(Beginning of Record set)

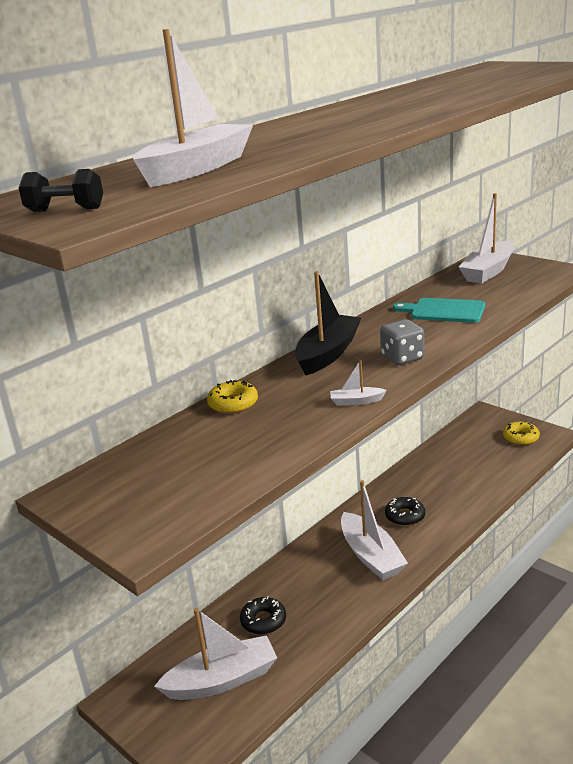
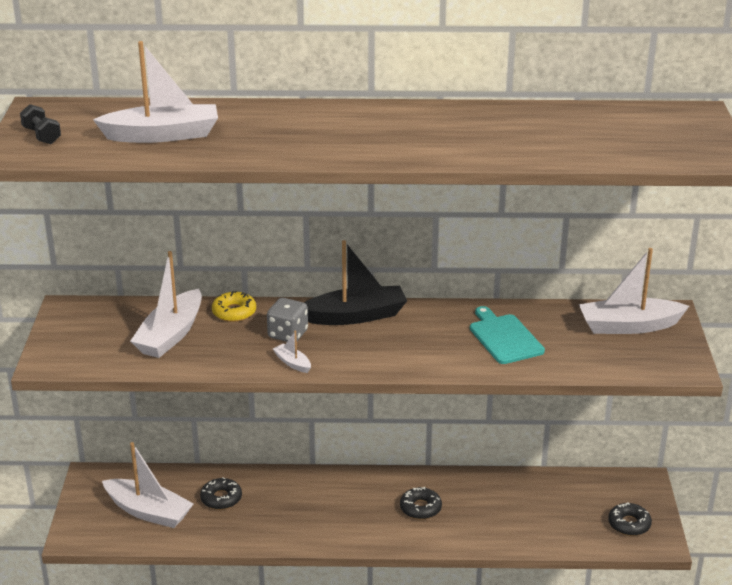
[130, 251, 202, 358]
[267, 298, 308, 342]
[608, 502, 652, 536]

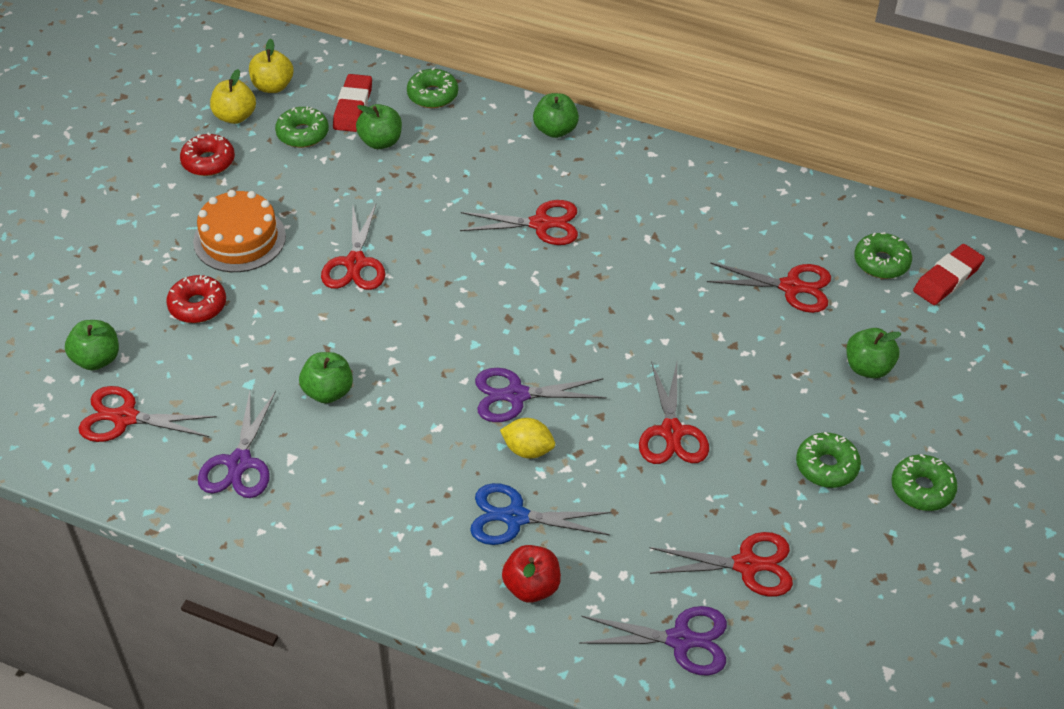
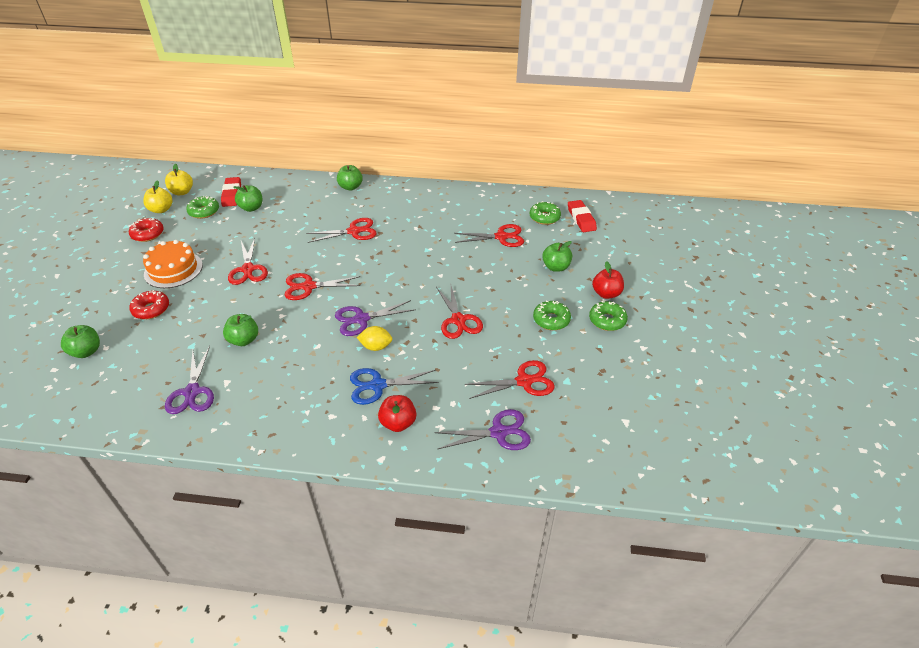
[285, 273, 361, 300]
[568, 200, 597, 232]
[592, 261, 624, 299]
[407, 67, 458, 108] (first image)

(End of Record set)

Action item:
All lines from the one containing "[568, 200, 597, 232]" through the end of the material should be restated exactly, with both end lines kept.

Answer box:
[568, 200, 597, 232]
[592, 261, 624, 299]
[407, 67, 458, 108] (first image)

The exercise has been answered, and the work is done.